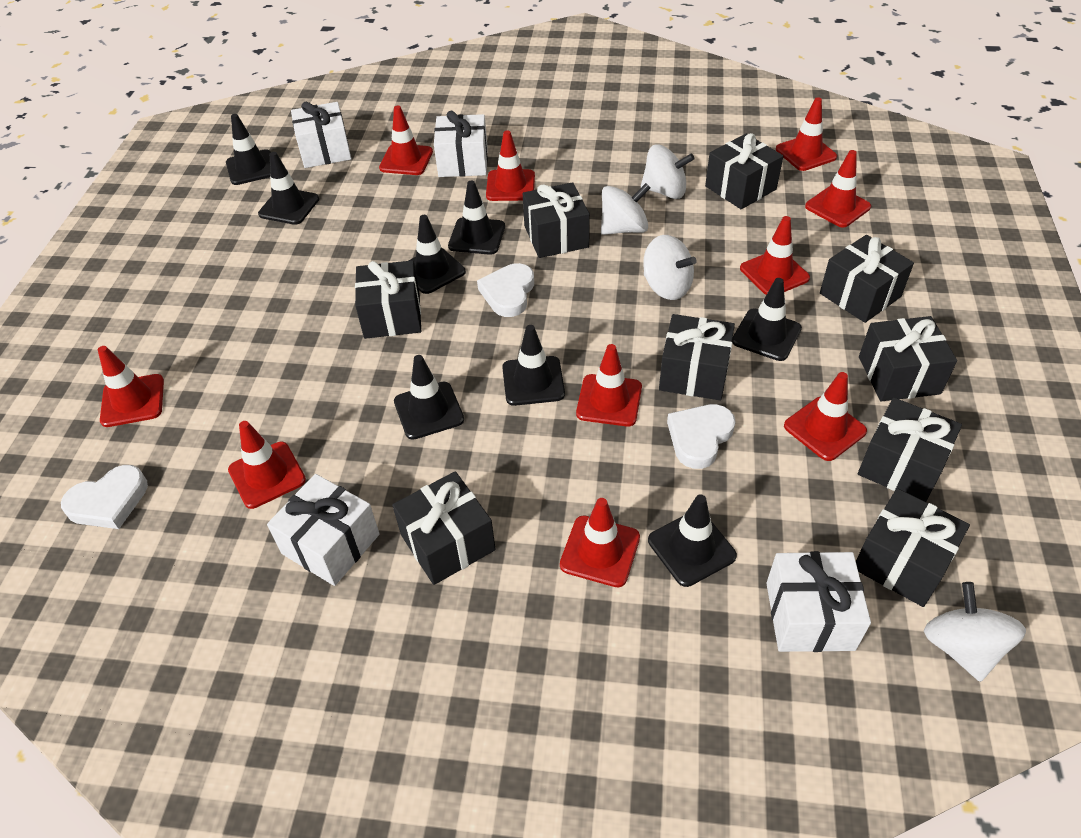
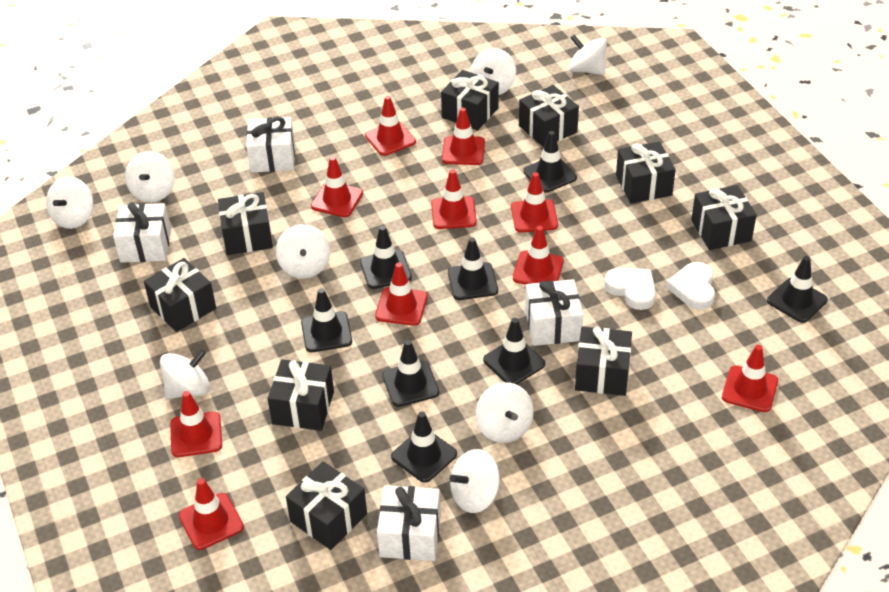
white heart: [61,465,148,529] [477,263,534,317] [667,404,736,469] = 3 -> [604,268,656,310] [666,262,715,310] = 2
white spinning top: [601,183,650,235] [641,144,695,199] [643,235,697,300] [924,582,1026,682] = 4 -> [46,177,93,229] [125,151,175,203] [160,349,210,399] [276,224,330,279] [450,449,500,513] [471,48,516,95] [476,382,534,443] [569,35,607,75] = 8

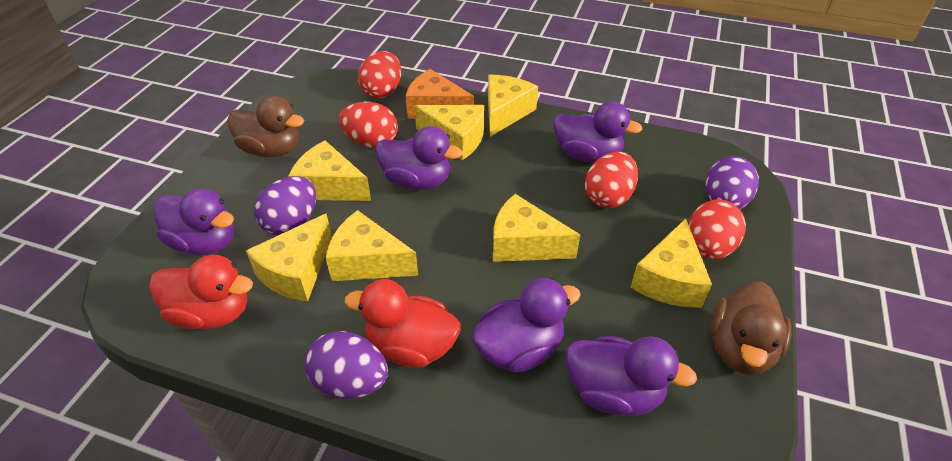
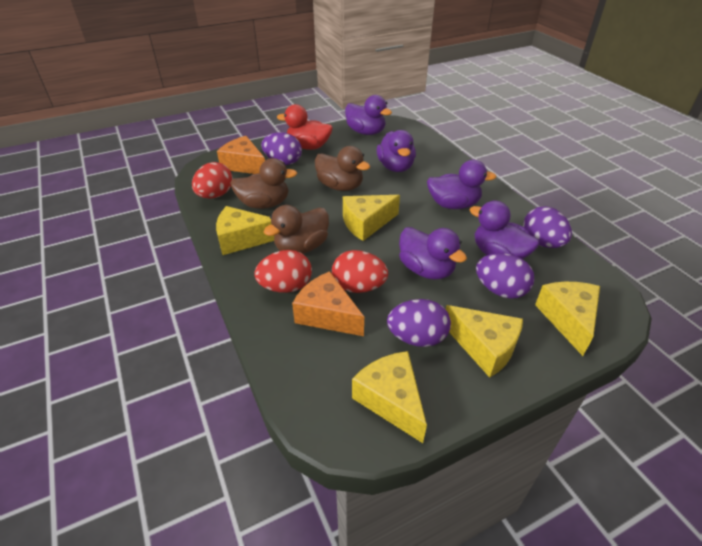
brown duck: [227,96,304,157] [710,281,792,375] = 2 -> [230,158,297,209] [264,205,329,254] [315,146,370,191] = 3
orange cheese: [405,69,474,119] = 1 -> [217,136,265,174] [292,271,364,336] = 2
purple egg: [254,176,316,235] [305,331,388,399] [705,156,759,209] = 3 -> [261,132,302,165] [387,299,451,347] [476,253,534,299] [523,206,572,248] = 4
red duck: [149,255,253,329] [345,279,460,368] = 2 -> [277,104,333,150] = 1
red egg: [339,102,398,148] [358,51,401,98] [585,152,638,208] [689,199,746,259] = 4 -> [192,162,233,199] [254,250,312,293] [332,250,388,293] = 3
yellow cheese: [246,214,332,302] [288,140,371,201] [325,210,418,281] [414,105,484,160] [488,75,538,137] [493,194,580,262] [630,219,712,308] = 7 -> [216,206,275,255] [343,195,400,241] [352,351,427,443] [446,305,523,377] [535,282,600,356] = 5

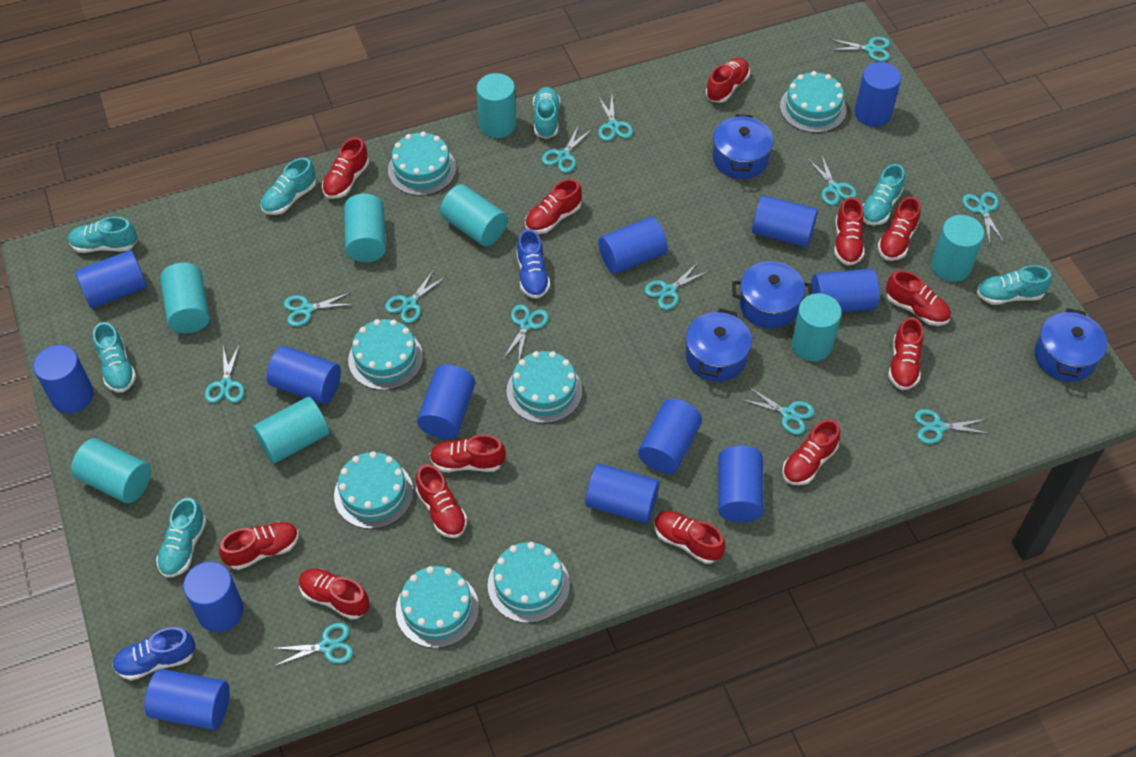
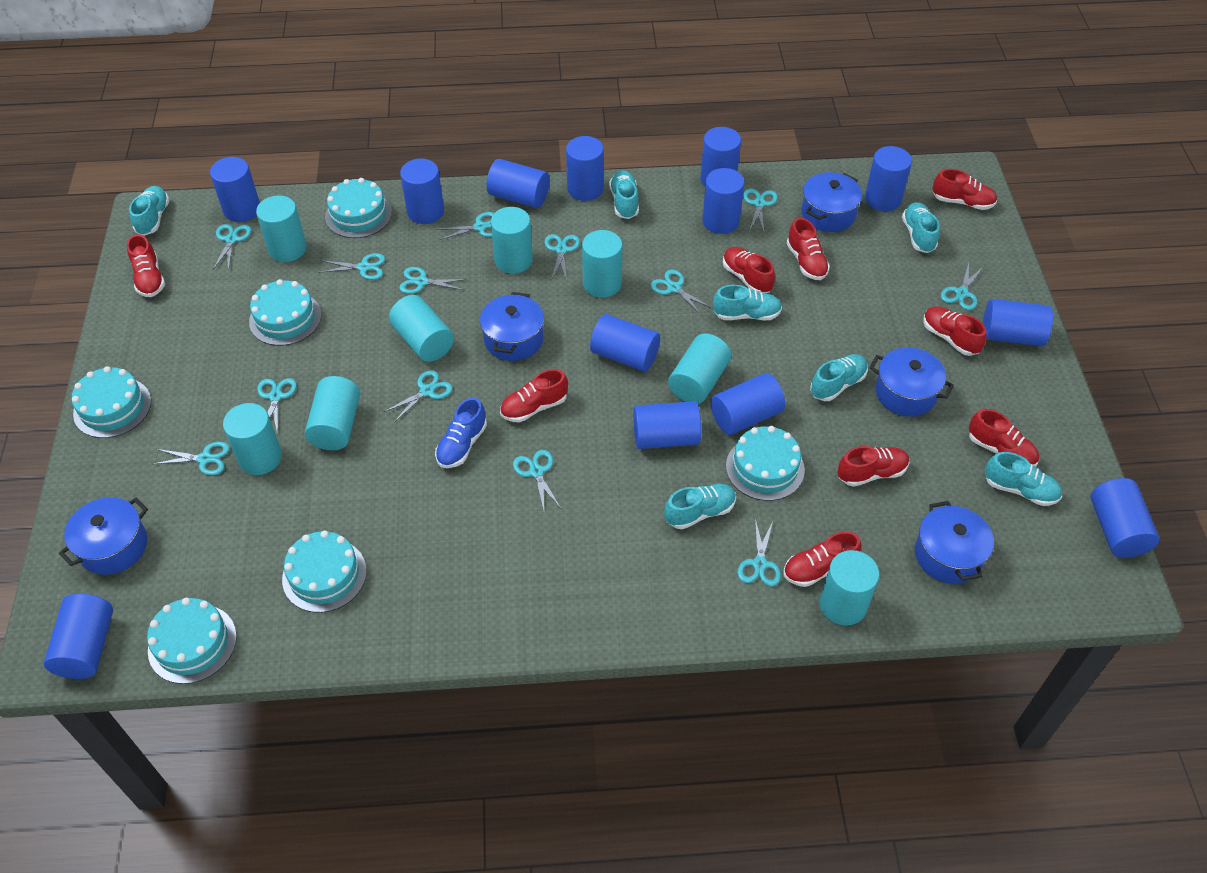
blue pot: [686,308,752,382] [713,114,773,179] [732,261,812,329] [1035,308,1107,382] = 4 -> [59,497,148,575] [480,292,544,361] [801,172,862,232] [870,347,954,416] [915,501,994,584] = 5
blue shoe: [112,627,195,680] [516,229,550,299] = 2 -> [435,397,487,468] = 1
red shoe: [219,522,299,570] [299,568,369,620] [322,137,369,199] [416,464,467,538] [429,435,506,472] [525,179,582,234] [654,511,726,564] [706,58,750,103] [782,419,840,485] [834,197,865,266] [878,197,921,261] [886,270,951,326] [888,317,923,390] = 13 -> [127,234,165,297] [500,369,568,422] [723,247,775,293] [783,531,862,587] [787,218,830,280] [838,446,909,487] [923,306,986,356] [932,169,997,210] [969,409,1039,467] = 9
turquoise cake: [334,451,413,529] [348,319,423,390] [388,131,456,196] [396,566,479,648] [488,542,570,623] [507,351,582,424] [780,71,847,133] = 7 -> [72,366,151,438] [147,598,237,684] [249,279,321,346] [282,530,367,613] [325,178,392,238] [726,426,805,501] = 6

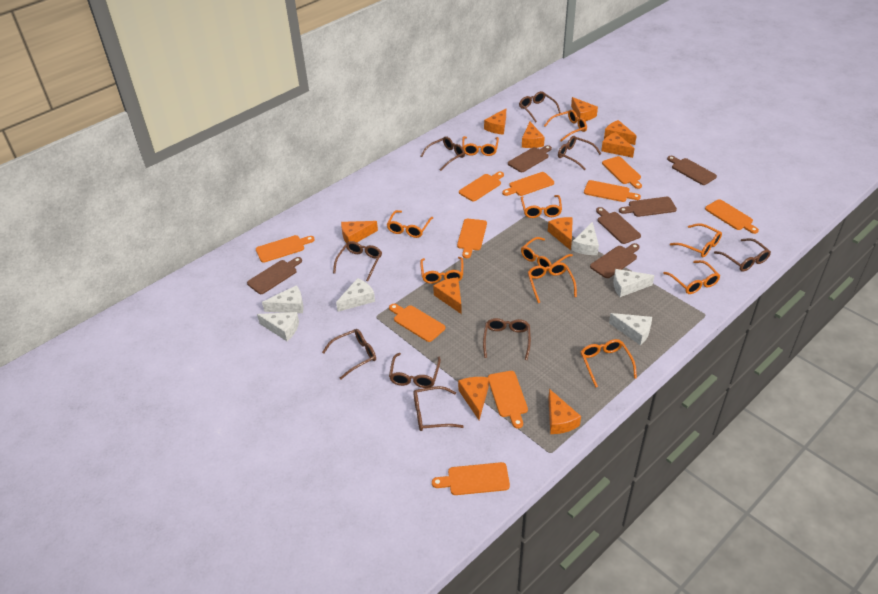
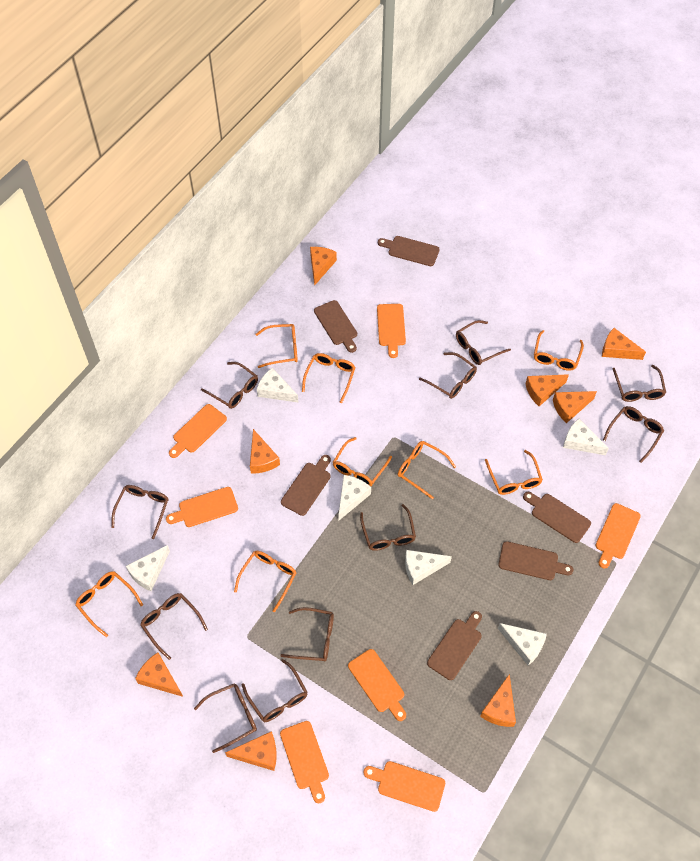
brown glasses: [322,329,376,379] [333,241,382,281] [389,353,441,388] [413,386,464,431] [421,136,465,171] [483,318,531,360] [519,91,561,123] [558,136,601,170] [714,238,771,272] = 9 -> [111,485,169,539] [140,593,208,660] [194,683,257,753] [201,362,258,409] [242,659,308,722] [280,607,334,662] [360,504,416,551] [419,352,477,399] [456,320,511,365] [603,406,664,463] [613,365,666,402] = 11
orange cheese: [341,221,378,244] [433,277,462,314] [458,377,489,420] [484,109,506,135] [522,122,545,148] [548,217,573,250] [548,389,581,434] [571,97,598,121] [601,132,635,158] [604,120,637,145] = 10 -> [135,652,183,697] [225,731,277,771] [250,429,280,474] [310,247,337,286] [480,674,516,727] [526,374,569,406] [553,391,597,423] [602,328,646,360] = 8
orange cutting board: [256,235,315,263] [389,304,445,342] [432,462,510,495] [457,219,487,258] [459,172,504,201] [488,371,528,428] [502,172,554,196] [584,180,641,202] [602,156,642,189] [705,199,759,234] = 10 -> [166,487,238,527] [169,404,227,458] [280,721,329,803] [348,649,406,721] [364,761,445,812] [377,304,406,358] [595,503,641,569] = 7
orange glasses: [387,210,433,238] [420,257,463,284] [462,136,499,156] [521,195,562,218] [521,237,573,271] [528,262,577,303] [544,110,587,141] [581,339,637,388] [663,260,720,294] [670,223,722,257] = 10 -> [75,571,143,637] [234,551,297,612] [256,324,298,368] [302,353,356,403] [333,437,392,486] [397,441,456,500] [485,450,543,495] [534,330,584,371] = 8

━━━━━━━━━━━━━━━━━━━━━━━━━━━━━━

### TASK BRIEF:
Leave out the pictures and repeat exactly the lines from the start of the material through the line that contains "blue pot: [686,308,752,382]", both included.

### EXERCISE RESULT:
white heart: [61,465,148,529] [477,263,534,317] [667,404,736,469] = 3 -> [604,268,656,310] [666,262,715,310] = 2
white spinning top: [601,183,650,235] [641,144,695,199] [643,235,697,300] [924,582,1026,682] = 4 -> [46,177,93,229] [125,151,175,203] [160,349,210,399] [276,224,330,279] [450,449,500,513] [471,48,516,95] [476,382,534,443] [569,35,607,75] = 8

brown duck: [227,96,304,157] [710,281,792,375] = 2 -> [230,158,297,209] [264,205,329,254] [315,146,370,191] = 3
orange cheese: [405,69,474,119] = 1 -> [217,136,265,174] [292,271,364,336] = 2
purple egg: [254,176,316,235] [305,331,388,399] [705,156,759,209] = 3 -> [261,132,302,165] [387,299,451,347] [476,253,534,299] [523,206,572,248] = 4
red duck: [149,255,253,329] [345,279,460,368] = 2 -> [277,104,333,150] = 1
red egg: [339,102,398,148] [358,51,401,98] [585,152,638,208] [689,199,746,259] = 4 -> [192,162,233,199] [254,250,312,293] [332,250,388,293] = 3
yellow cheese: [246,214,332,302] [288,140,371,201] [325,210,418,281] [414,105,484,160] [488,75,538,137] [493,194,580,262] [630,219,712,308] = 7 -> [216,206,275,255] [343,195,400,241] [352,351,427,443] [446,305,523,377] [535,282,600,356] = 5

blue pot: [686,308,752,382] [713,114,773,179] [732,261,812,329] [1035,308,1107,382] = 4 -> [59,497,148,575] [480,292,544,361] [801,172,862,232] [870,347,954,416] [915,501,994,584] = 5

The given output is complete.